### Task to complete:
Extract each line of the records below that contains the string "appoggiatura".

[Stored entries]
----
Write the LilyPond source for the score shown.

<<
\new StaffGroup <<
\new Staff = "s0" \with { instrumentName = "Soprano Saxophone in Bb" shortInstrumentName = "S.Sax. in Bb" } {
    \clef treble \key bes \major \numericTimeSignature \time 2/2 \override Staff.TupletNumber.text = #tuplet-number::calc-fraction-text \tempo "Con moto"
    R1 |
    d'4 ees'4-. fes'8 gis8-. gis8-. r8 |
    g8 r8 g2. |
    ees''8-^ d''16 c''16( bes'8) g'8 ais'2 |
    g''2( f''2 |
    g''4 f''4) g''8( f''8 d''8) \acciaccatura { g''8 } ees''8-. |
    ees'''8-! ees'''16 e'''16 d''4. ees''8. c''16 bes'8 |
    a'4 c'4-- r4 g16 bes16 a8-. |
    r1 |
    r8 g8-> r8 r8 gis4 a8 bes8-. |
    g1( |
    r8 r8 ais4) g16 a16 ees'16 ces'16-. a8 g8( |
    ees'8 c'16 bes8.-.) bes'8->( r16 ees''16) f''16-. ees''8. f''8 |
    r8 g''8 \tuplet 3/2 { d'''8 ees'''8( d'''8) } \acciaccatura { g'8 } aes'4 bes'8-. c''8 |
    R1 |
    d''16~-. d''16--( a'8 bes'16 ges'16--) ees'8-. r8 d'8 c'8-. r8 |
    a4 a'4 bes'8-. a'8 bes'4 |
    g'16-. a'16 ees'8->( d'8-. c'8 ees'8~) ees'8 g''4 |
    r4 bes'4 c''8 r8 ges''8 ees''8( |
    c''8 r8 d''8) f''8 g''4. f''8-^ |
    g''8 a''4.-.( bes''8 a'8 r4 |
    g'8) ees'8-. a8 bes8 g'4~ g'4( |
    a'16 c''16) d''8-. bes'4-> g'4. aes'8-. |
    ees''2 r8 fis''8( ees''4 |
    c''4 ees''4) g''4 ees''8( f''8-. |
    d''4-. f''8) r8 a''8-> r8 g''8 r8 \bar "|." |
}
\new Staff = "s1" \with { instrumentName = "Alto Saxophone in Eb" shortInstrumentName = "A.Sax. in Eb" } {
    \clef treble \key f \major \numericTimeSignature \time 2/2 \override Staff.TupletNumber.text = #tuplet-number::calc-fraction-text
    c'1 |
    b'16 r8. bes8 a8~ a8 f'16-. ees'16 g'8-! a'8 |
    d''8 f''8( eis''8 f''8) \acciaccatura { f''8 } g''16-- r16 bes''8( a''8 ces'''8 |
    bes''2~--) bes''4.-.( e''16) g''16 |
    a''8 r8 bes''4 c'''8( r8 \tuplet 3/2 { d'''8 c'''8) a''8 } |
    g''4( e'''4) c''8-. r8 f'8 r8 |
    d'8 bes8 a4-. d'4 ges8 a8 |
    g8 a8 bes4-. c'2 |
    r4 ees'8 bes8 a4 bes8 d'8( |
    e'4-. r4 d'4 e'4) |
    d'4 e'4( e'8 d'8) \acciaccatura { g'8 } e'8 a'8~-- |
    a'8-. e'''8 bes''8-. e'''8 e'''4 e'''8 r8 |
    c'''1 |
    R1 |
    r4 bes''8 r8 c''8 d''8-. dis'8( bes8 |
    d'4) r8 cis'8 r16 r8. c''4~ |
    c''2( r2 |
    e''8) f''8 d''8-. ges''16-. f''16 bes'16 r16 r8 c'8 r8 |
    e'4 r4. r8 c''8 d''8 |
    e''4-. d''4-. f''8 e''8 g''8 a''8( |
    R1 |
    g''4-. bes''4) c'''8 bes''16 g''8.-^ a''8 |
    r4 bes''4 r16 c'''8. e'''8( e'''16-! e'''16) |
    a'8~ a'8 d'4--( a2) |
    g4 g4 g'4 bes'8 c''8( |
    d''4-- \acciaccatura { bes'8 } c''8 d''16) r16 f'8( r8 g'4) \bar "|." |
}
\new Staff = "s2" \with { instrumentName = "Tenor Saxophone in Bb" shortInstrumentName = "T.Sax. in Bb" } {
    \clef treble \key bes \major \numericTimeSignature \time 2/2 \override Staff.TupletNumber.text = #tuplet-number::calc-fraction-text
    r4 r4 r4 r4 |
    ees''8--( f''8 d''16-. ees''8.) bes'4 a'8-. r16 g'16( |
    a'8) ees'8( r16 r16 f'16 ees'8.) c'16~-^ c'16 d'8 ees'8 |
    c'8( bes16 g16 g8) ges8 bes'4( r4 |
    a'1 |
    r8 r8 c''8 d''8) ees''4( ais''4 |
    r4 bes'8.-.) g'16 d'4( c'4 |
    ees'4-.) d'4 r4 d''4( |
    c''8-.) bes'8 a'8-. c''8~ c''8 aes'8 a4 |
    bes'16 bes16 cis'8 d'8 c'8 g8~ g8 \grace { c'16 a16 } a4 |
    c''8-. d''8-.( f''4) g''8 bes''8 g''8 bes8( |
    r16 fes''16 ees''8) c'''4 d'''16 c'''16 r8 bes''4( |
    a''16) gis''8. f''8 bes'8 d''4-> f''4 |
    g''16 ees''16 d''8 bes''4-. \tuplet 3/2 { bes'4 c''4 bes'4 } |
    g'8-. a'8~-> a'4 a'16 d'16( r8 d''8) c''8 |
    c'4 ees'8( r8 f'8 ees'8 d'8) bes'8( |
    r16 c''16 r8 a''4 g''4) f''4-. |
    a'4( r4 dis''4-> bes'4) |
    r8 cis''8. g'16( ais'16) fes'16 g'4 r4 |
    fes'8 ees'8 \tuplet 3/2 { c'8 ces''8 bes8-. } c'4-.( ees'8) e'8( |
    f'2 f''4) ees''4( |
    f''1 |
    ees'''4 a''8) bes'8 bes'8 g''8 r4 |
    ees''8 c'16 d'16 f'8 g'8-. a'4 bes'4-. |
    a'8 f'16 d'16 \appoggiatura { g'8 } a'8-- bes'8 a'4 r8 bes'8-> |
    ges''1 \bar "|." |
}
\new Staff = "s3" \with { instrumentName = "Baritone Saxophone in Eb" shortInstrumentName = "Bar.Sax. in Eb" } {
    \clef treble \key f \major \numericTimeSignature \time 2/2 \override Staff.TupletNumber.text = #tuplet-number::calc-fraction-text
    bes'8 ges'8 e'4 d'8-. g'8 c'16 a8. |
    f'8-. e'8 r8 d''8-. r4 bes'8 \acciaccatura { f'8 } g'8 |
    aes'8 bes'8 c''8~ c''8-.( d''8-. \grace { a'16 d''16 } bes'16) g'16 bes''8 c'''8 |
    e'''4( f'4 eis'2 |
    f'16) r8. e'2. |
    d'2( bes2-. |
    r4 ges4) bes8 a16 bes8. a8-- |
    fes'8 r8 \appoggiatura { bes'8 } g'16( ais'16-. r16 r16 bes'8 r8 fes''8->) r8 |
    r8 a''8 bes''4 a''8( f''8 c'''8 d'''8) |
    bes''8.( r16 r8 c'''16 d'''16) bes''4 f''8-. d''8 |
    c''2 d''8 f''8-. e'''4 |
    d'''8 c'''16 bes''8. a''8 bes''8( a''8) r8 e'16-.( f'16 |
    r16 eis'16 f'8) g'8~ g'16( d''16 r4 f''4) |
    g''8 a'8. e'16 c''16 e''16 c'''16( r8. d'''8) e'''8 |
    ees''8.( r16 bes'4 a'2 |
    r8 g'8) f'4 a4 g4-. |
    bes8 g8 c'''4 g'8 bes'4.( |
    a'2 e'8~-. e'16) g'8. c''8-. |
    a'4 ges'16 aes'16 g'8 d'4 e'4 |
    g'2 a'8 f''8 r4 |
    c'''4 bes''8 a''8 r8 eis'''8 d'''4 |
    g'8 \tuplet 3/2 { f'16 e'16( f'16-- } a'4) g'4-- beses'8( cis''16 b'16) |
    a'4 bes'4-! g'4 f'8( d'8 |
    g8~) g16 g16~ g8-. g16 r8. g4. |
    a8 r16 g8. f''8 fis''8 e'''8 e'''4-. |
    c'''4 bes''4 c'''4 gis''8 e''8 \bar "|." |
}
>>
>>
----
### Result:
    a'8 f'16 d'16 \appoggiatura { g'8 } a'8-- bes'8 a'4 r8 bes'8-> |
    fes'8 r8 \appoggiatura { bes'8 } g'16( ais'16-. r16 r16 bes'8 r8 fes''8->) r8 |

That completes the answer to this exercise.